*TASK TO COMPLETE*
Write out, with no changes, every line starting at the one that contains "none -> cyan brick J2 level 3" and ending at the last line of the data below. Leave pictures out.

BEGIN

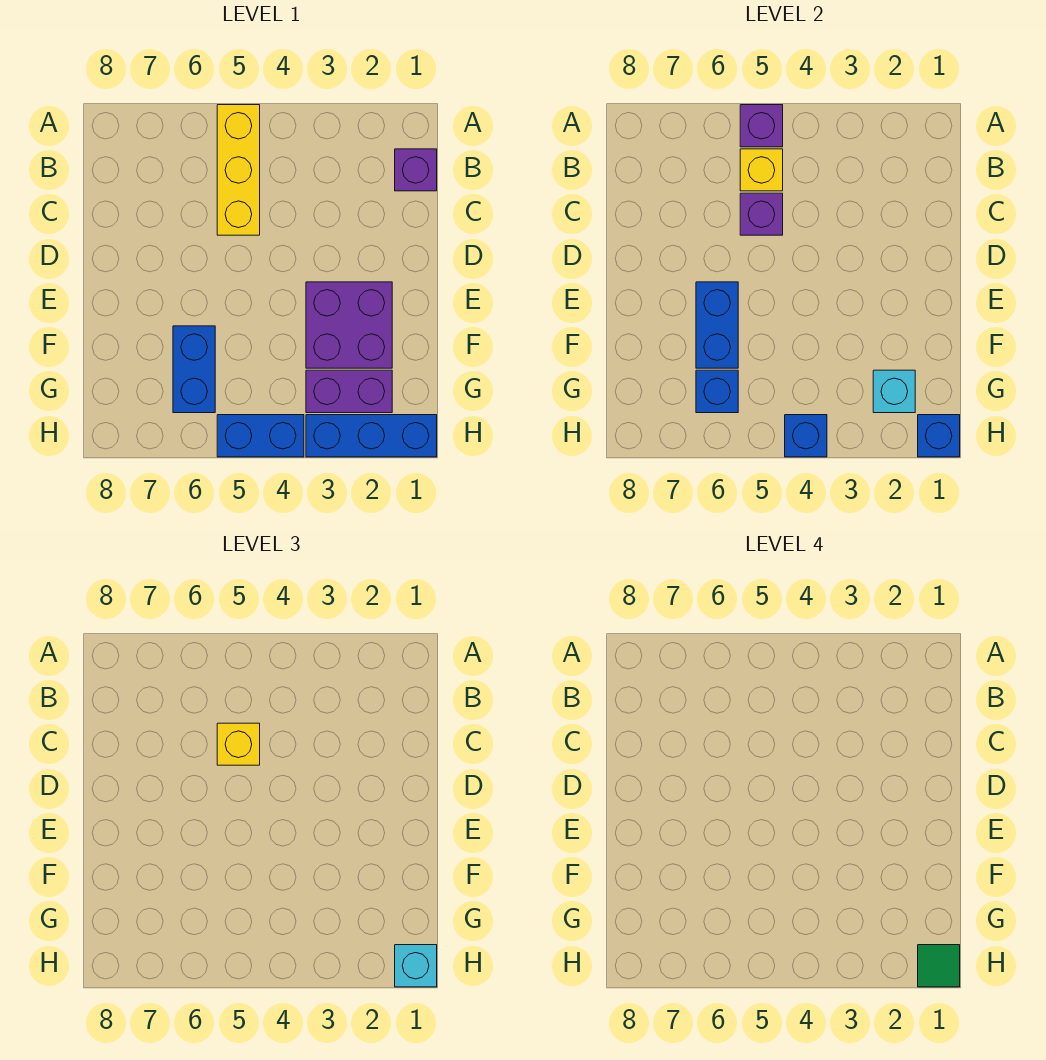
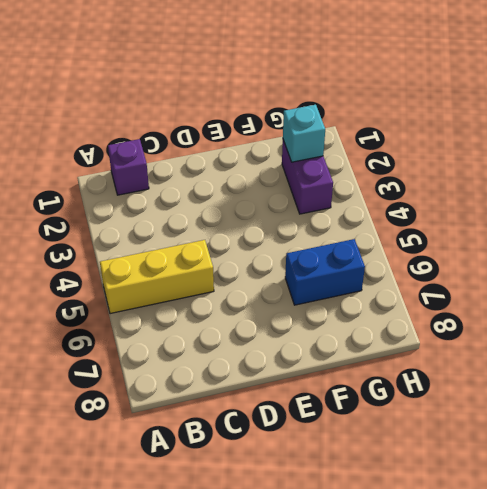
none -> purple brick E2:F3 level 1
none -> blue brick H1:H3 level 1
none -> blue brick H4:H5 level 1

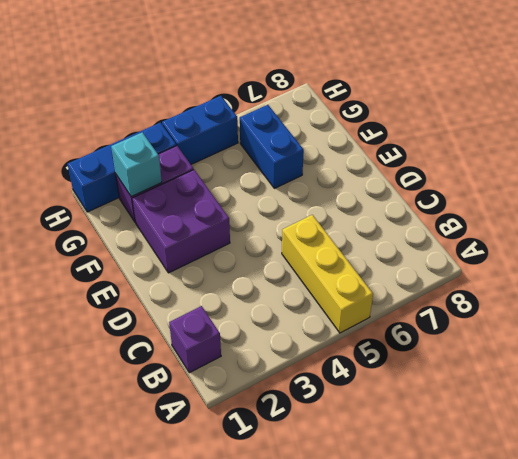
none -> purple brick A5 level 2
none -> yellow brick B5 level 2
none -> purple brick C5 level 2

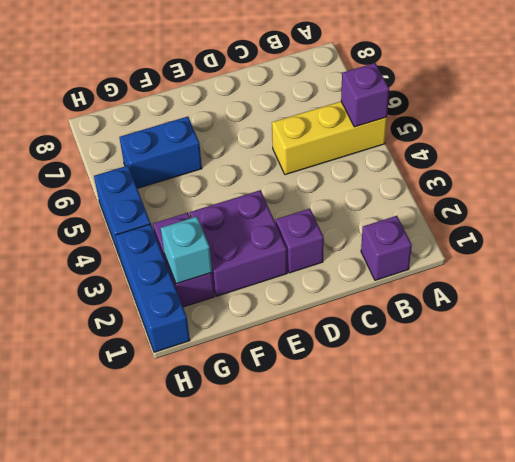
purple brick D2 level 1 -> purple brick C5 level 2
none -> yellow brick B5 level 2
none -> blue brick E6:F6 level 2
none -> blue brick G6 level 2

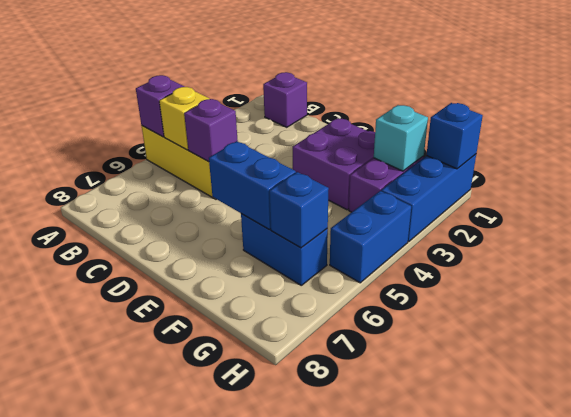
none -> blue brick H4 level 2
none -> yellow brick C5 level 3
none -> cyan brick H1 level 3

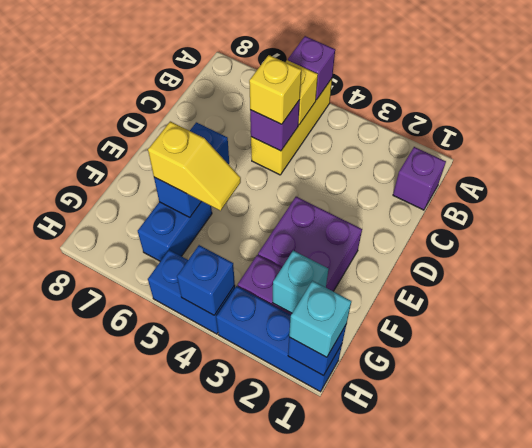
yellow slope F5:F6 level 3 top 6 -> none
none -> blue brick G6 level 2
none -> green tile H1 level 4

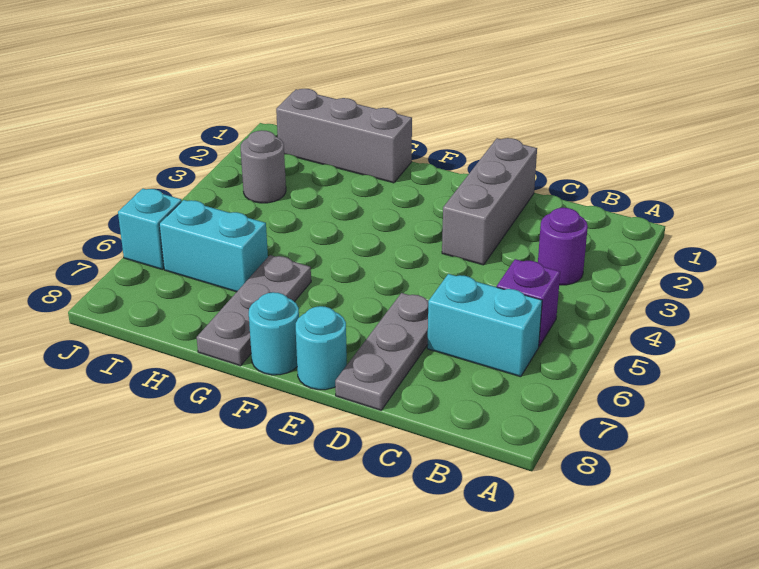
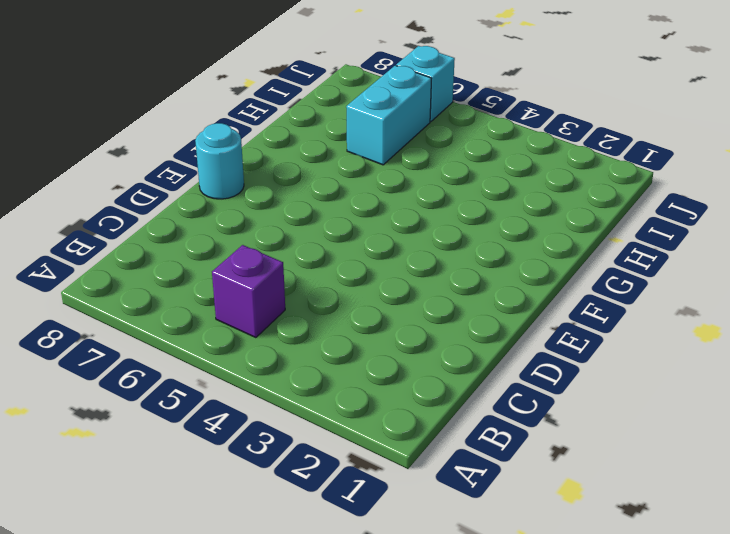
none -> purple round brick B3 level 1
none -> cyan brick B6:C6 level 1
none -> grey brick D1:D3 level 1

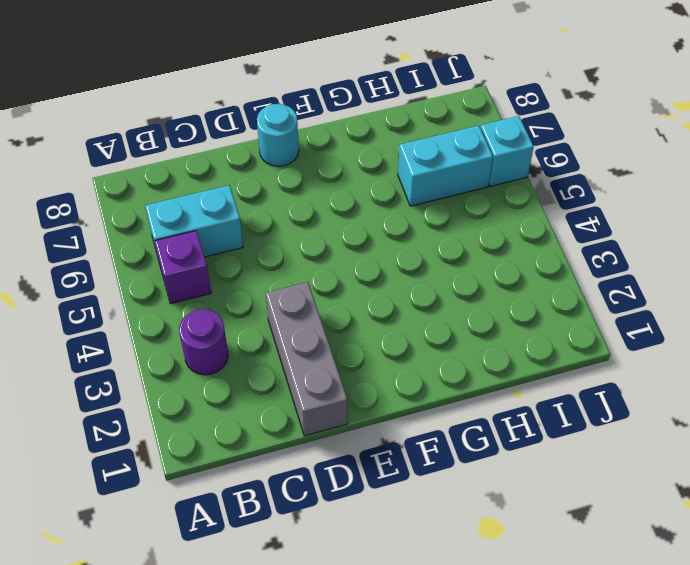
none -> grey plate D6:D8 level 1
none -> cyan round brick F8 level 1
none -> grey brick G1:I1 level 1

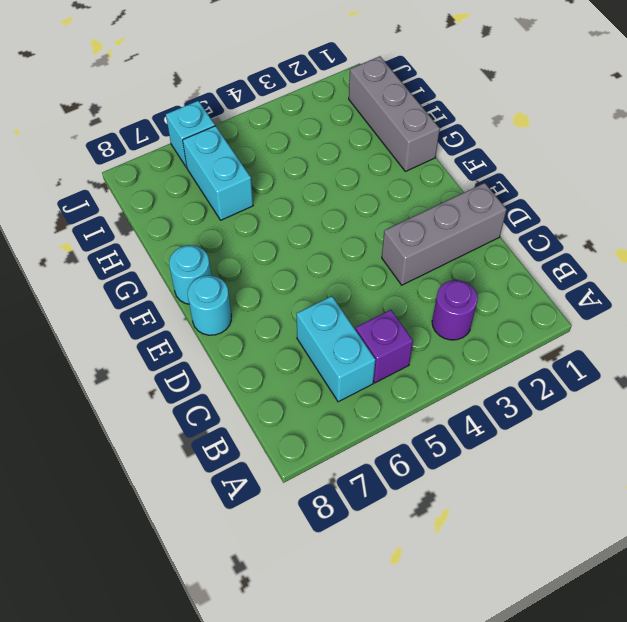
none -> grey plate D6:D8 level 1
none -> grey plate G6:G8 level 1
none -> grey round brick I3 level 1

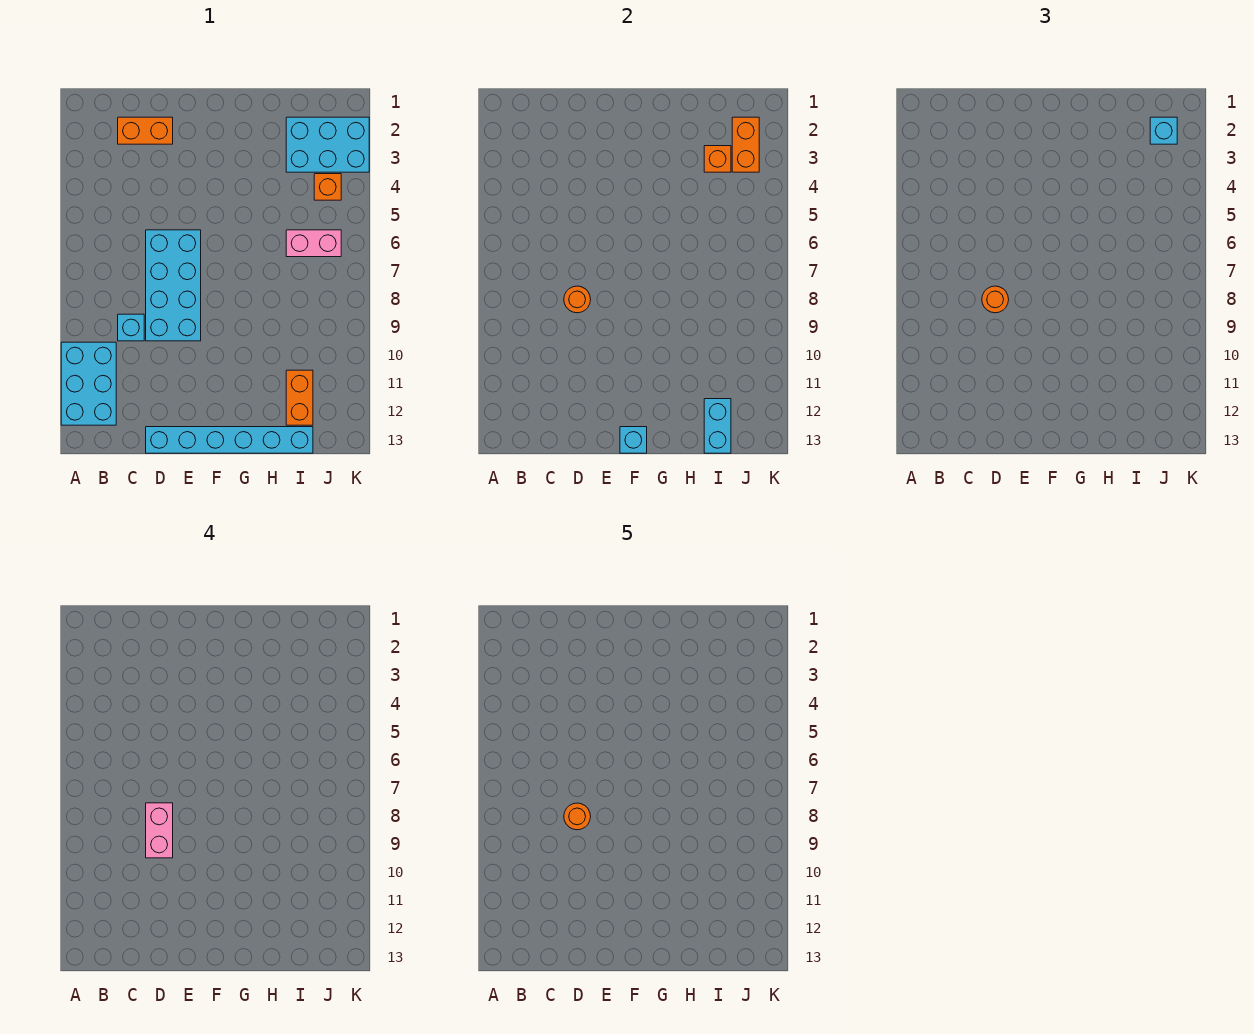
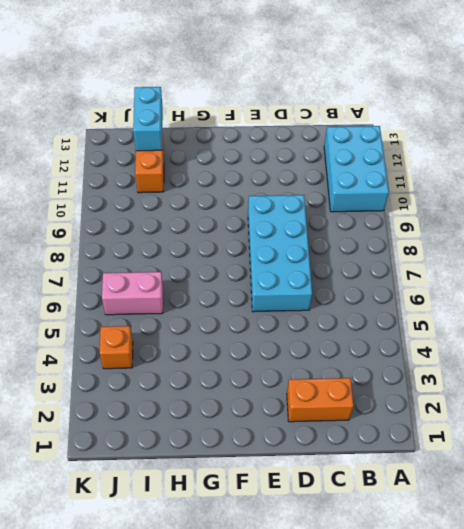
none -> cyan brick C9 level 1
none -> cyan brick D13:I13 level 1
none -> cyan brick I2:K3 level 1

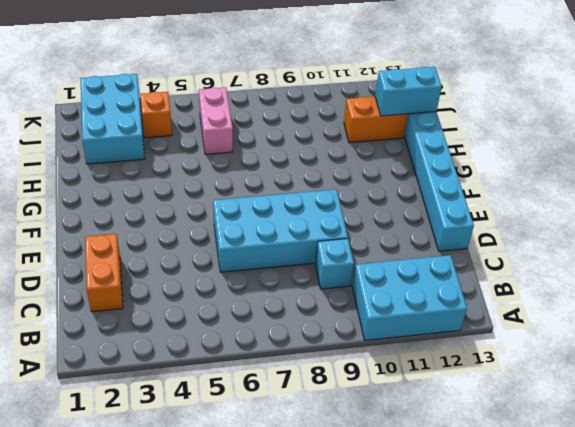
none -> orange round brick D8 level 2
none -> cyan brick F13 level 2
none -> orange brick I3 level 2

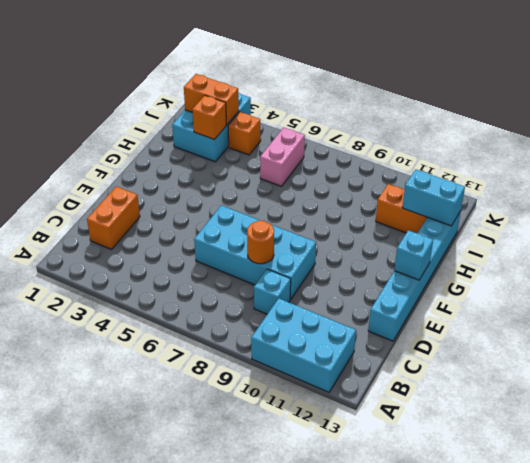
none -> orange round brick D8 level 3
none -> cyan brick J2 level 3
none -> pink brick D8:D9 level 4

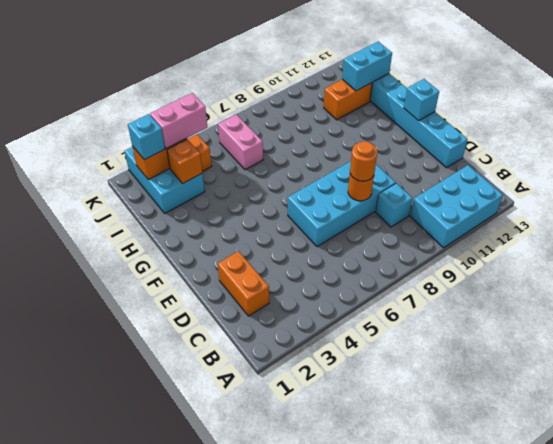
pink brick J3:J4 level 3 -> pink brick D8:D9 level 4
none -> orange round brick D8 level 5

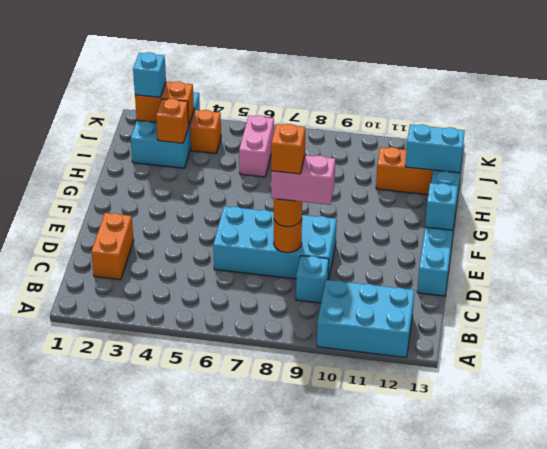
orange brick D8 level 5 -> orange round brick D8 level 5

END

*YOUR RESPONSE*
none -> cyan brick J2 level 3
none -> pink brick D8:D9 level 4

pink brick J3:J4 level 3 -> pink brick D8:D9 level 4
none -> orange round brick D8 level 5

orange brick D8 level 5 -> orange round brick D8 level 5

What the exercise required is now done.